WHAT THE EXERCISE ASKS » Below are entries; copy exactly, and only, the lines from the one containing "yellow nut: 7 -> 6" through their final line, leaving out pictures.

»»

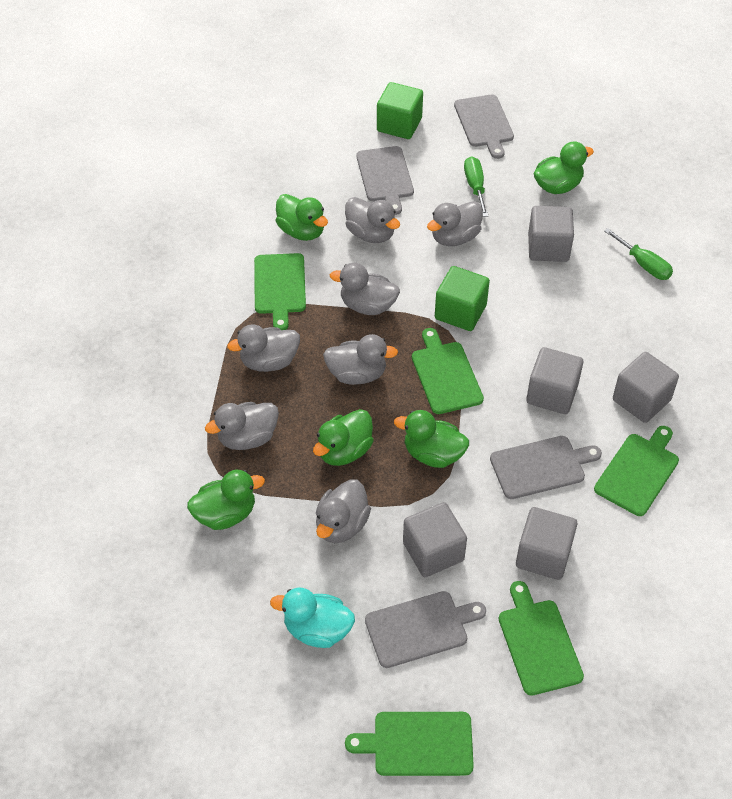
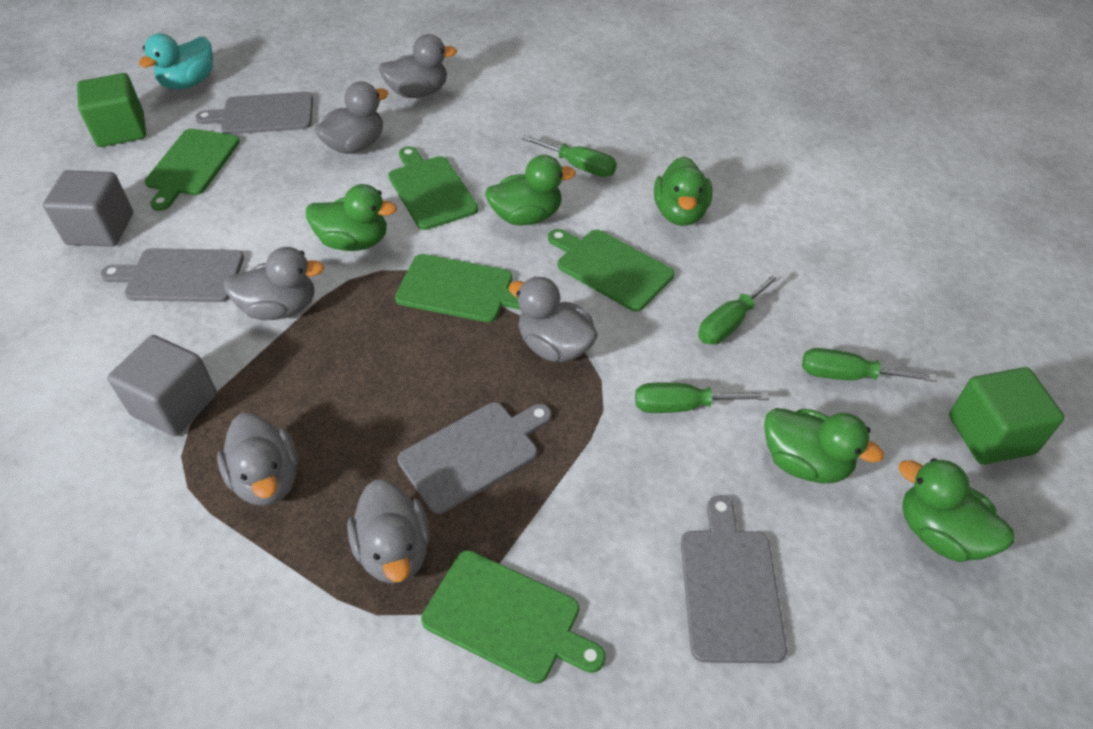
green screwdriver: 2 -> 4
grey cube: 5 -> 2
grey duck: 7 -> 6

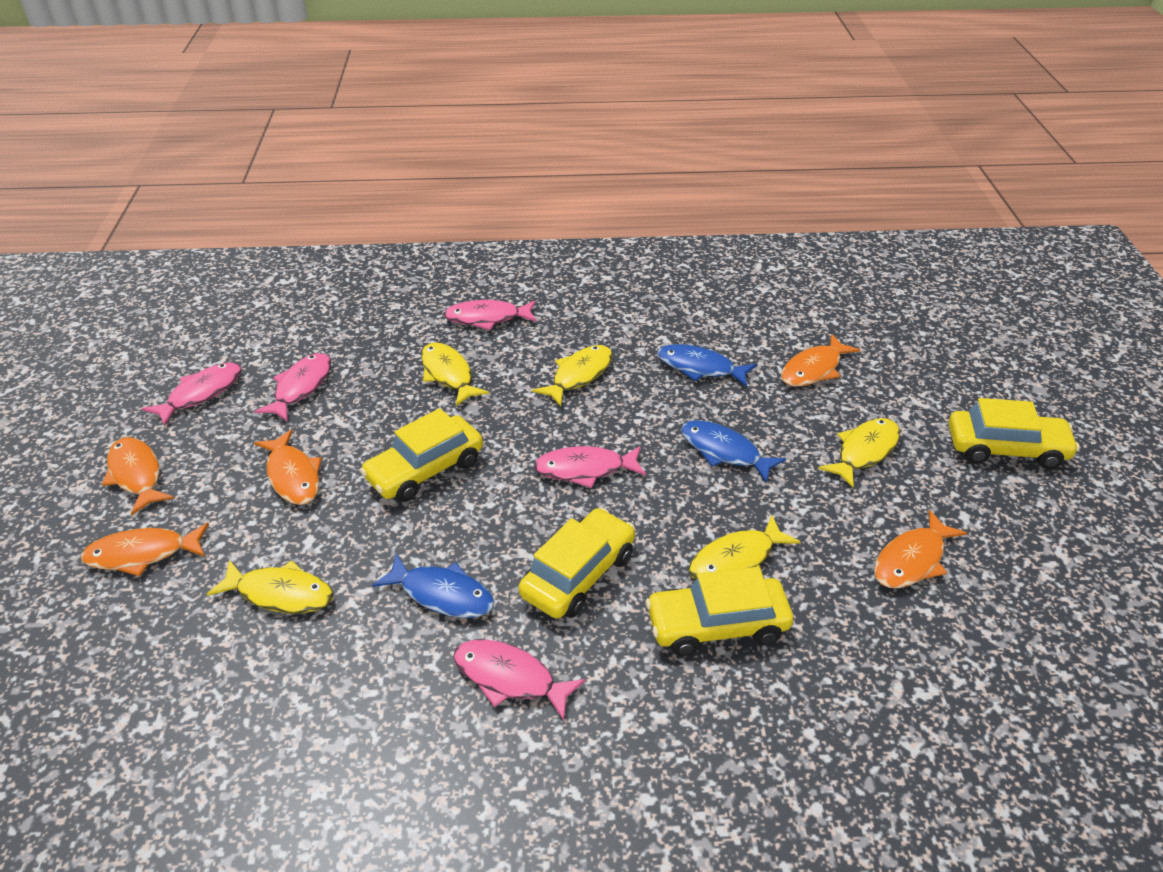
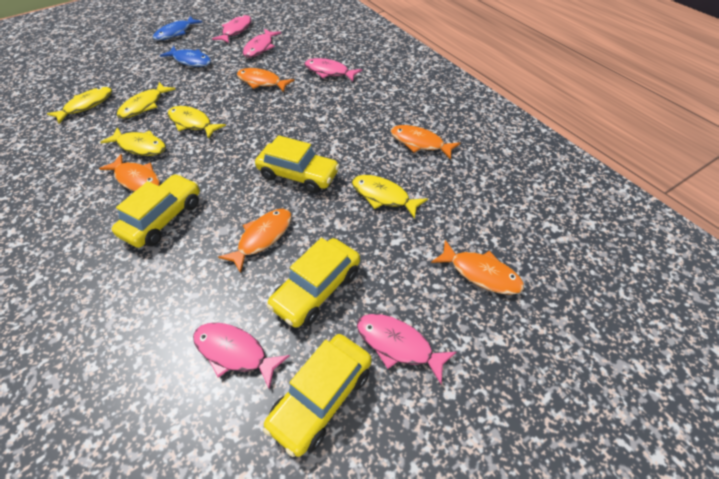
blue fish: 3 -> 2

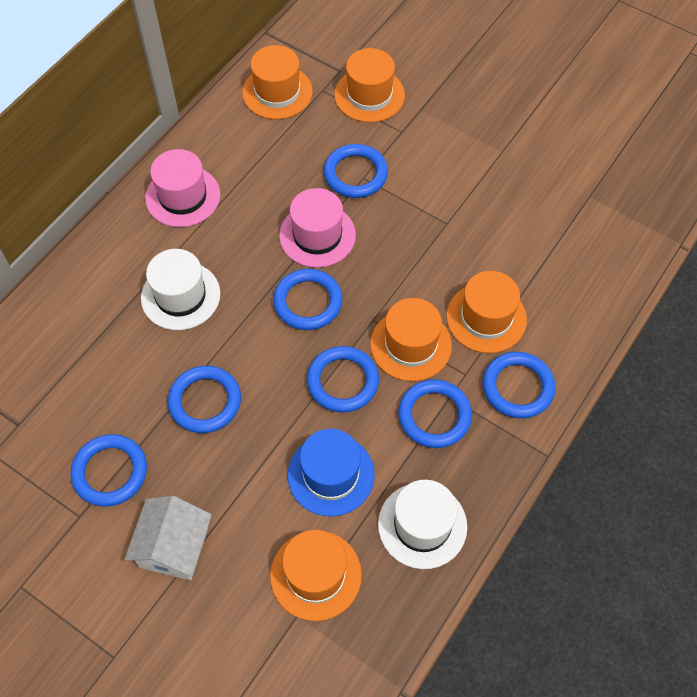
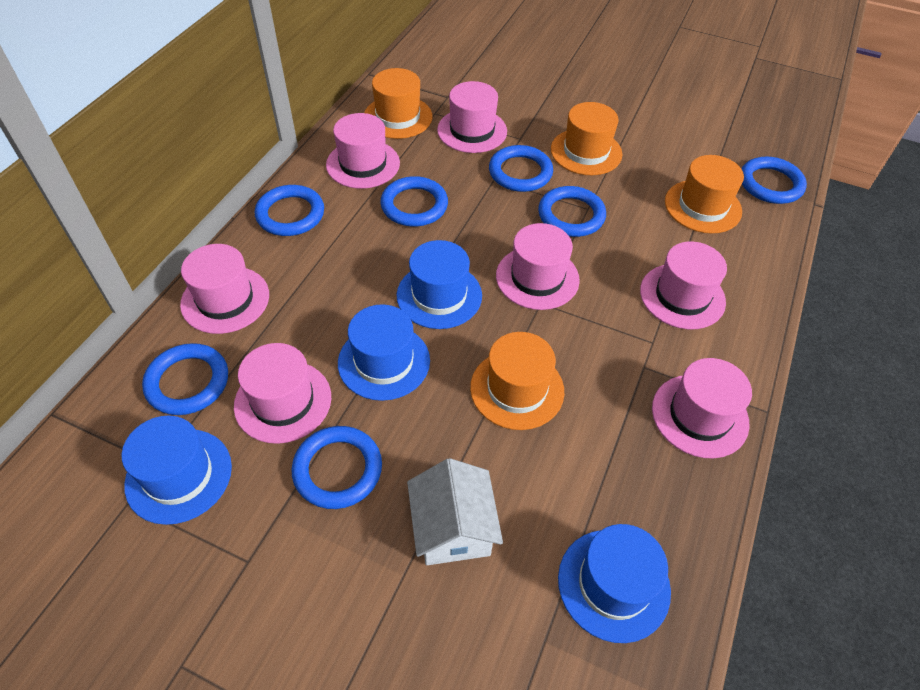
blue hat: 1 -> 4
orange hat: 5 -> 4
pink hat: 2 -> 7
white hat: 2 -> 0

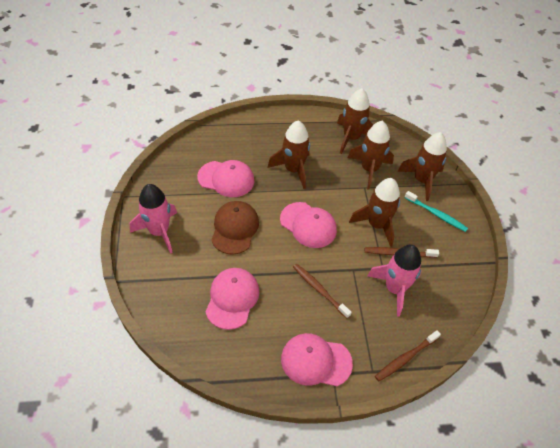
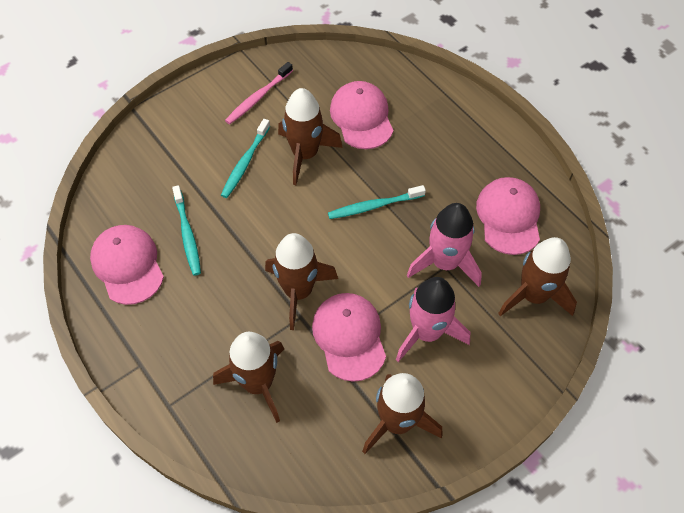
brown cap: 1 -> 0
brown toothbrush: 3 -> 0
pink toothbrush: 0 -> 1
turquoise toothbrush: 1 -> 3

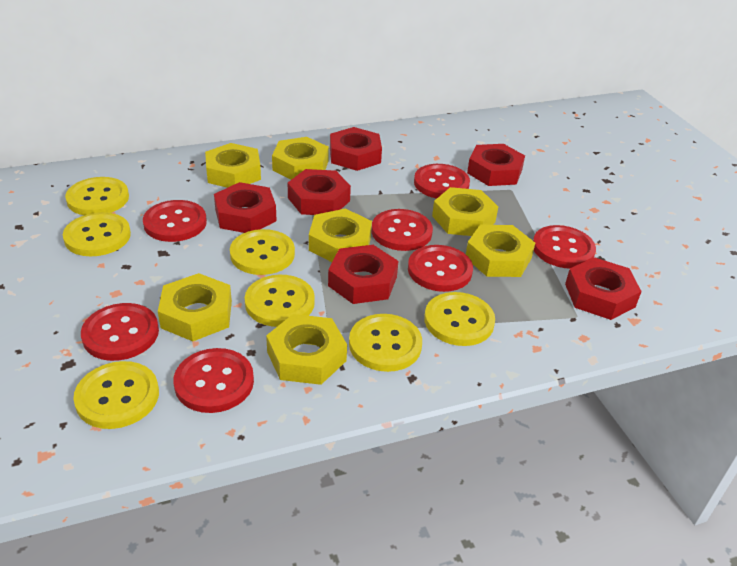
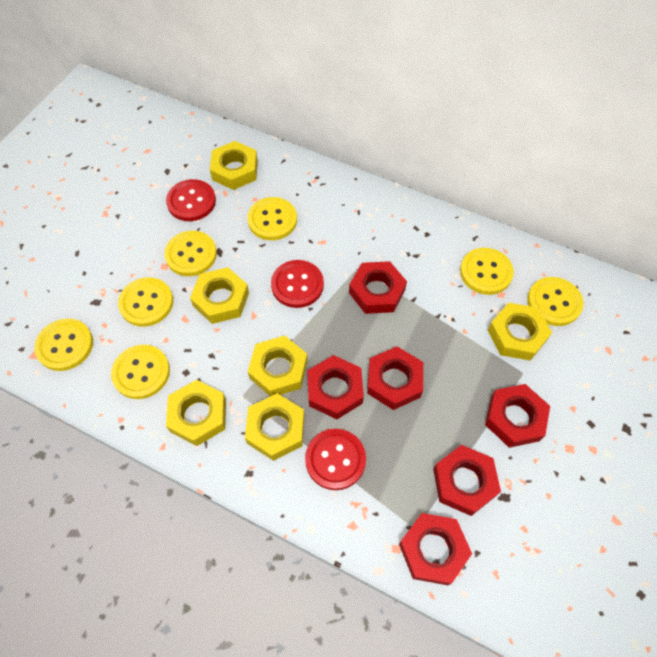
red button: 7 -> 3
yellow nut: 7 -> 6

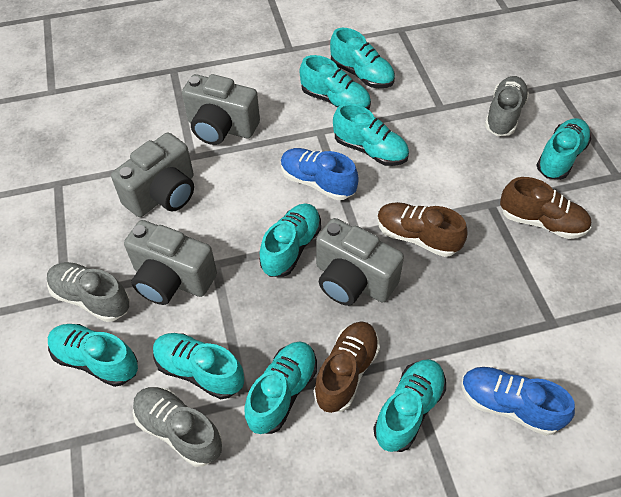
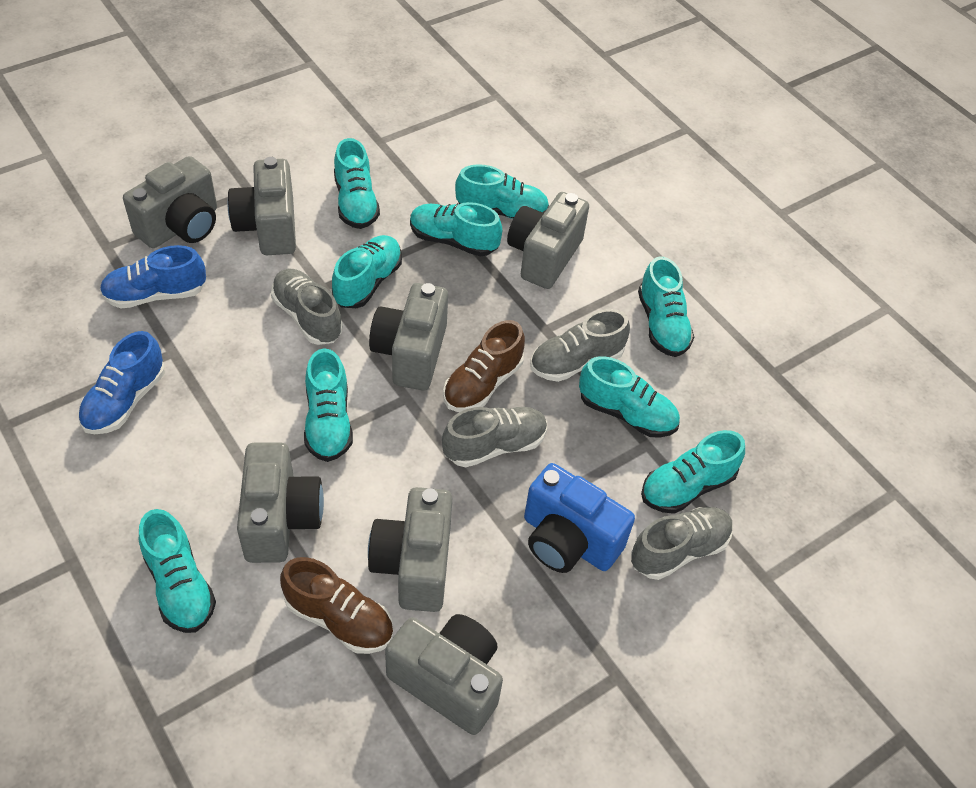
blue camera: 0 -> 1
brown shoe: 3 -> 2
grey camera: 4 -> 7
grey shoe: 3 -> 4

««

TASK SOLUTION »
yellow nut: 7 -> 6

blue camera: 0 -> 1
brown shoe: 3 -> 2
grey camera: 4 -> 7
grey shoe: 3 -> 4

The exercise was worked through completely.